- [What to produce] Give back all of the data exactly, with every picture omitted.

- [Source material]

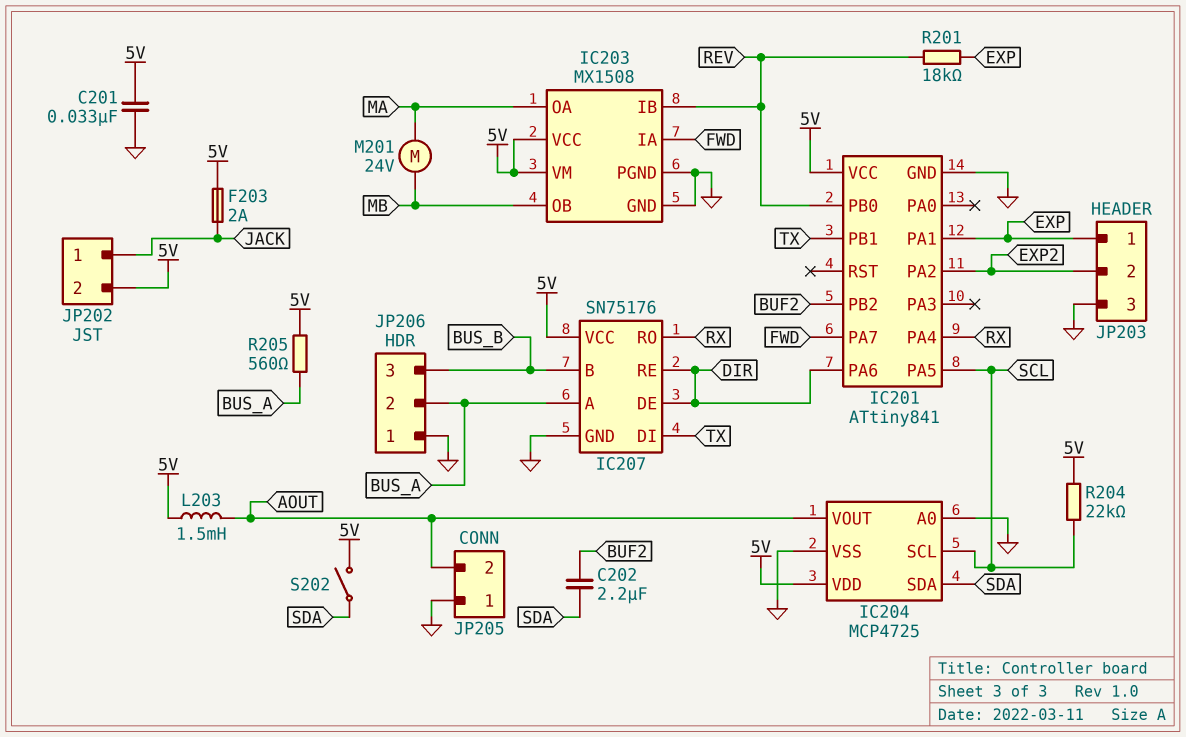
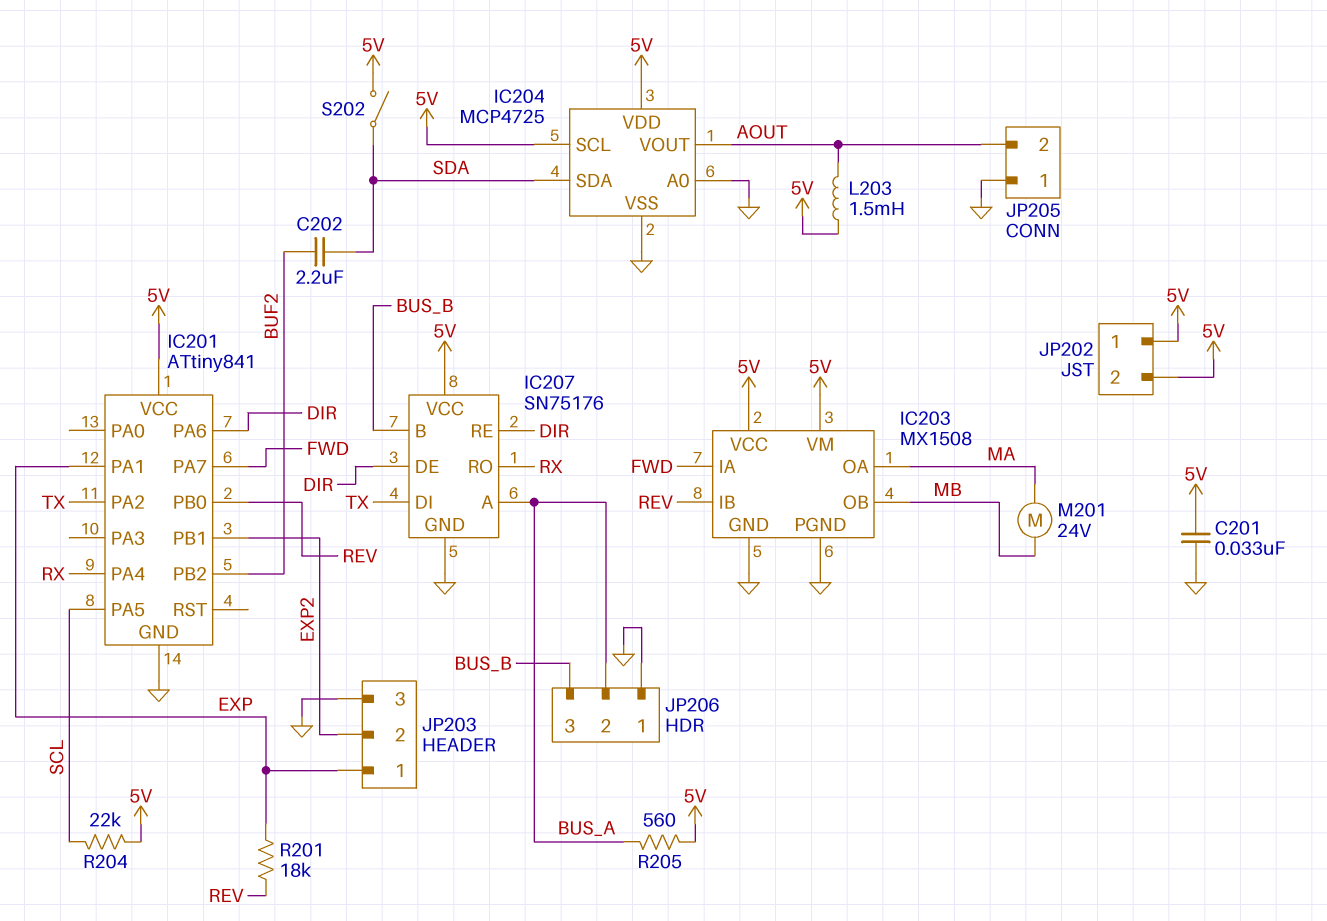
F203: 2A (5V, JACK) -> none
IC201 pin PA2: EXP2 -> TX
IC201 pin PB1: TX -> EXP2
IC204 pin SCL: SCL -> 5V
JP202 pin 1: JACK -> 5V

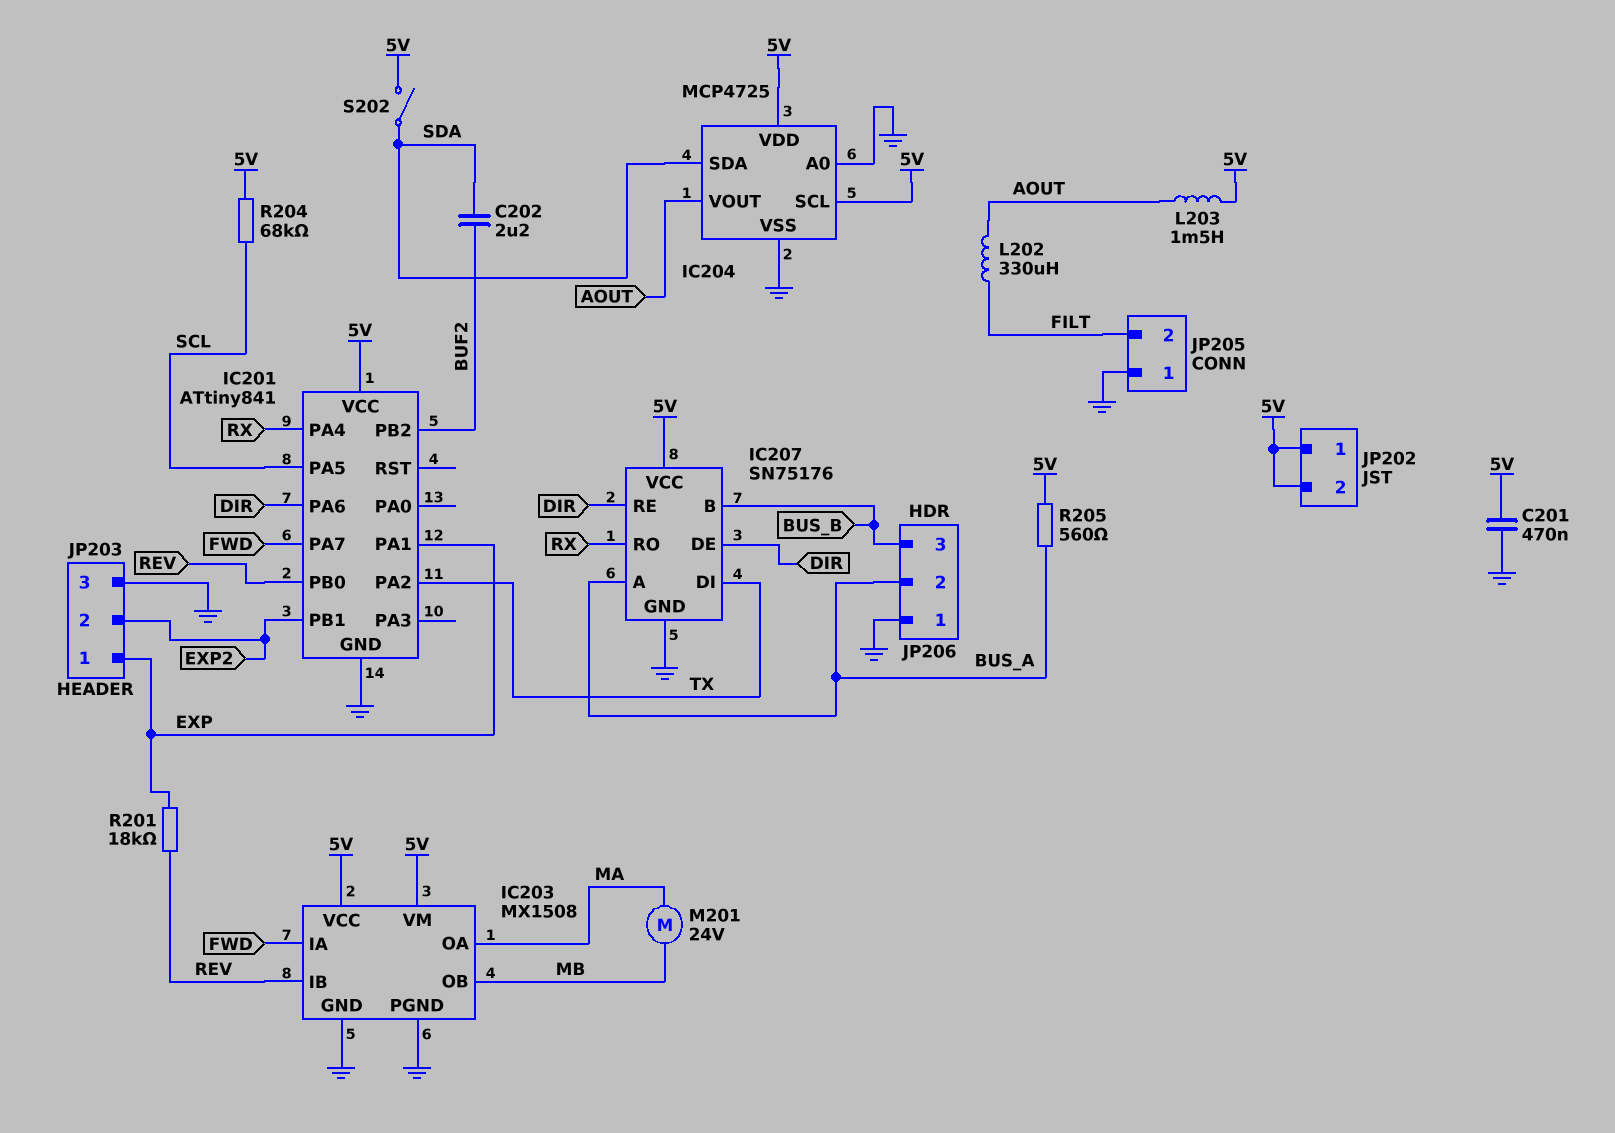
C201: 33nF (5V, GND) -> 470nF (5V, GND)
JP205 pin 2: AOUT -> FILT
L202: none -> 330uH (AOUT, FILT)
R204: 22k (5V, SCL) -> 68k (5V, SCL)

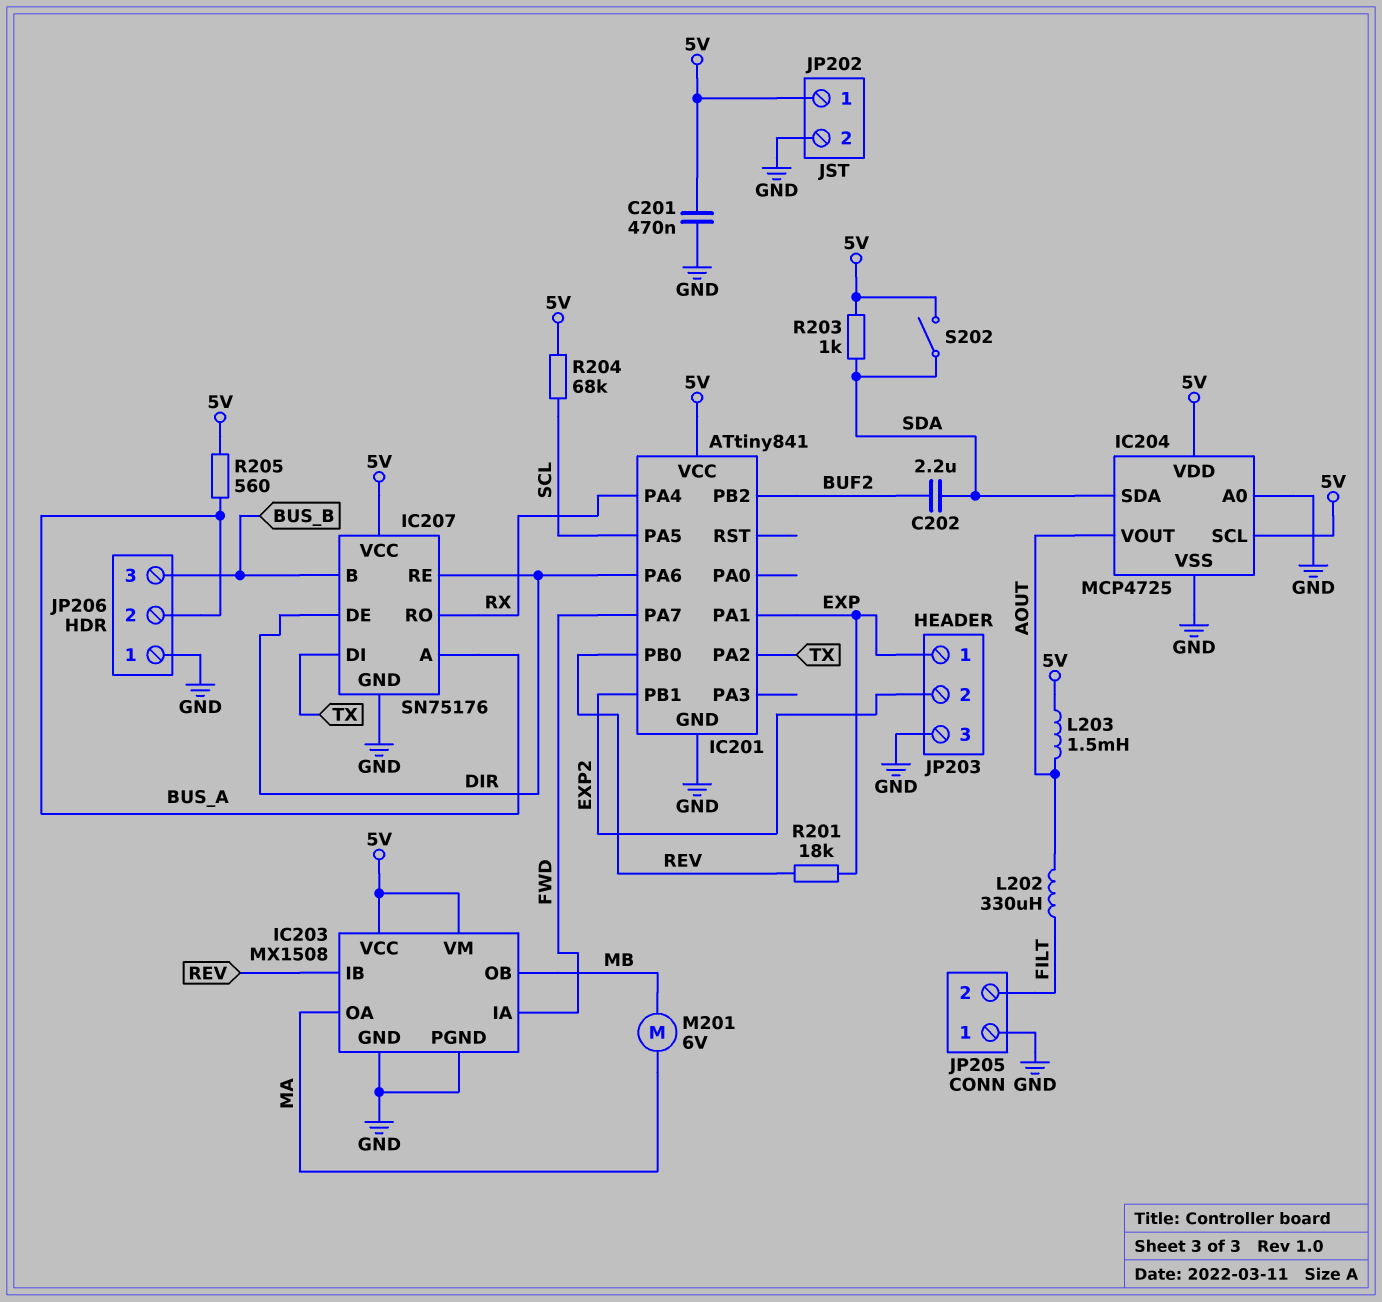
JP202 pin 2: 5V -> GND
M201: motor 24V (MA, MB) -> motor 6V (MA, MB)
R203: none -> 1k (5V, SDA)

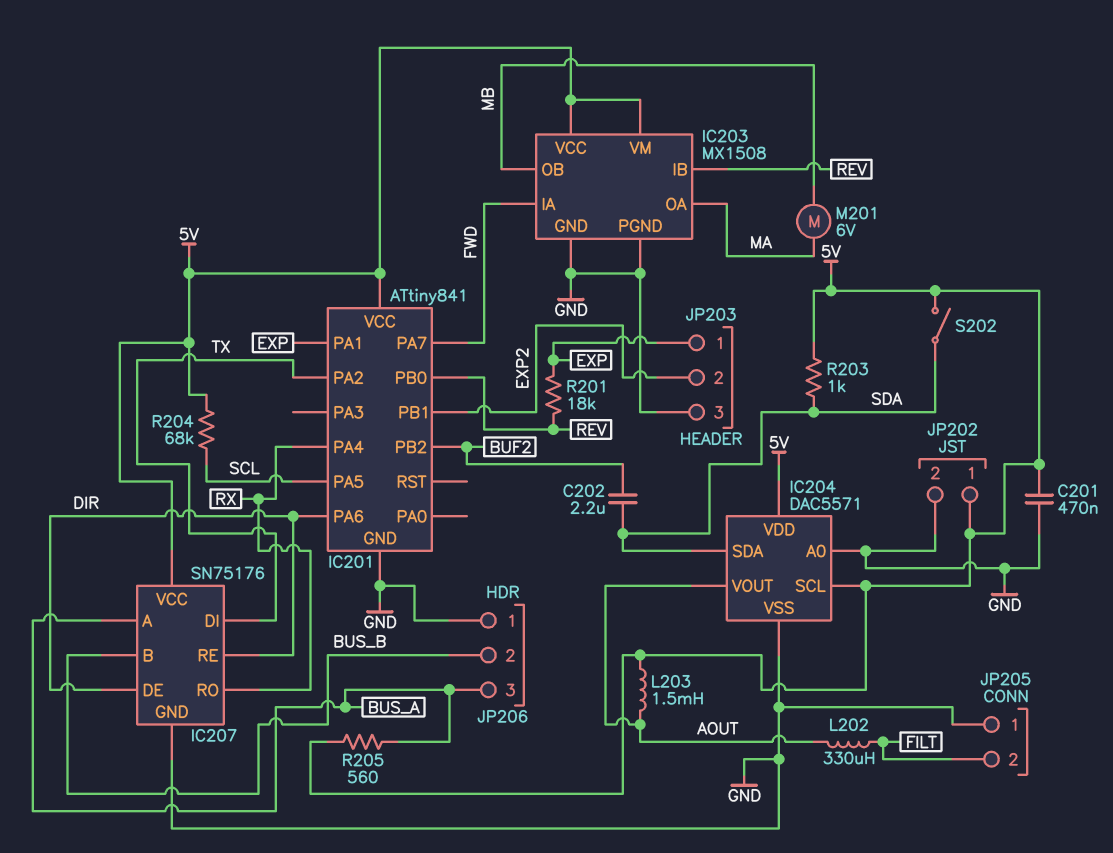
IC204: MCP4725 -> DAC5571
JP206 pin 2: BUS_A -> BUS_B
JP206 pin 3: BUS_B -> BUS_A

- [Finished exercise]
F203: 2A (5V, JACK) -> none
IC201 pin PA2: EXP2 -> TX
IC201 pin PB1: TX -> EXP2
IC204 pin SCL: SCL -> 5V
JP202 pin 1: JACK -> 5V

C201: 33nF (5V, GND) -> 470nF (5V, GND)
JP205 pin 2: AOUT -> FILT
L202: none -> 330uH (AOUT, FILT)
R204: 22k (5V, SCL) -> 68k (5V, SCL)

JP202 pin 2: 5V -> GND
M201: motor 24V (MA, MB) -> motor 6V (MA, MB)
R203: none -> 1k (5V, SDA)

IC204: MCP4725 -> DAC5571
JP206 pin 2: BUS_A -> BUS_B
JP206 pin 3: BUS_B -> BUS_A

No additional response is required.